[Coordinate-based change listings]
----------------------------------------
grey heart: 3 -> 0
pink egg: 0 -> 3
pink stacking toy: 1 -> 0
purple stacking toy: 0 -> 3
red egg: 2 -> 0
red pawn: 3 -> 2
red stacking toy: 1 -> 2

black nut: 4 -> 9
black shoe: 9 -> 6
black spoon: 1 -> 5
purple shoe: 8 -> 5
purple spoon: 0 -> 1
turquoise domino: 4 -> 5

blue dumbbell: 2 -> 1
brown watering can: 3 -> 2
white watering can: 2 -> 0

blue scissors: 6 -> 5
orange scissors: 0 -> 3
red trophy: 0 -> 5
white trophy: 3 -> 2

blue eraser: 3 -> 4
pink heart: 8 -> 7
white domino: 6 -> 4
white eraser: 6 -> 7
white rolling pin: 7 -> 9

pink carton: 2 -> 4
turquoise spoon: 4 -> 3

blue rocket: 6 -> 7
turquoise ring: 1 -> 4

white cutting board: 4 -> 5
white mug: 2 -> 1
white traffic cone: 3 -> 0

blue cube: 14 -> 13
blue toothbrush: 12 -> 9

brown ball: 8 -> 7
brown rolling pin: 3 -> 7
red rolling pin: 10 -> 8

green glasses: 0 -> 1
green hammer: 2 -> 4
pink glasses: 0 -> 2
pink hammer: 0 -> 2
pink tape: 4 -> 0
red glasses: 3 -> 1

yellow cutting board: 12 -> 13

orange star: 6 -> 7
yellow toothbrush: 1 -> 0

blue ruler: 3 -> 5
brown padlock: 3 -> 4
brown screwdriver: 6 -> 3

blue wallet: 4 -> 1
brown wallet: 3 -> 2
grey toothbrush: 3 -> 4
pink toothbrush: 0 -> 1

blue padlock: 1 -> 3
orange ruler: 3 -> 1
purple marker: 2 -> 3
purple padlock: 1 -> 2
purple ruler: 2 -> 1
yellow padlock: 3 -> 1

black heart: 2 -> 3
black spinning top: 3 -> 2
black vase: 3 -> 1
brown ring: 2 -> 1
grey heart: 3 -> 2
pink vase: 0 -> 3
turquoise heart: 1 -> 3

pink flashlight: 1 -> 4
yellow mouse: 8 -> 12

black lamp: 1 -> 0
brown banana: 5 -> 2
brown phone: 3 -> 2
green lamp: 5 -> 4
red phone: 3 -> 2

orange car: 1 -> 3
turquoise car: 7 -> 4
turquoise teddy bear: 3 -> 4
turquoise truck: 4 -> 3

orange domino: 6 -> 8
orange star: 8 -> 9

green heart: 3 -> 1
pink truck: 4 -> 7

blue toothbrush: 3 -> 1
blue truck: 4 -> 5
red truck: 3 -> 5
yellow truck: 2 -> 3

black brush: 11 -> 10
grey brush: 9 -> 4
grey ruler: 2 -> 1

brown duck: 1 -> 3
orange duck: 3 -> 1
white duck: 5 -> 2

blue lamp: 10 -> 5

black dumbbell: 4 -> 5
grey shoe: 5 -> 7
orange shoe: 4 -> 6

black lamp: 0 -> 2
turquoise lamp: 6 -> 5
----------------------------------------
Begin at the line containing "red phone: 3 -> 2" and reproduce each line through the end of the records above.

red phone: 3 -> 2

orange car: 1 -> 3
turquoise car: 7 -> 4
turquoise teddy bear: 3 -> 4
turquoise truck: 4 -> 3

orange domino: 6 -> 8
orange star: 8 -> 9

green heart: 3 -> 1
pink truck: 4 -> 7

blue toothbrush: 3 -> 1
blue truck: 4 -> 5
red truck: 3 -> 5
yellow truck: 2 -> 3

black brush: 11 -> 10
grey brush: 9 -> 4
grey ruler: 2 -> 1

brown duck: 1 -> 3
orange duck: 3 -> 1
white duck: 5 -> 2

blue lamp: 10 -> 5

black dumbbell: 4 -> 5
grey shoe: 5 -> 7
orange shoe: 4 -> 6

black lamp: 0 -> 2
turquoise lamp: 6 -> 5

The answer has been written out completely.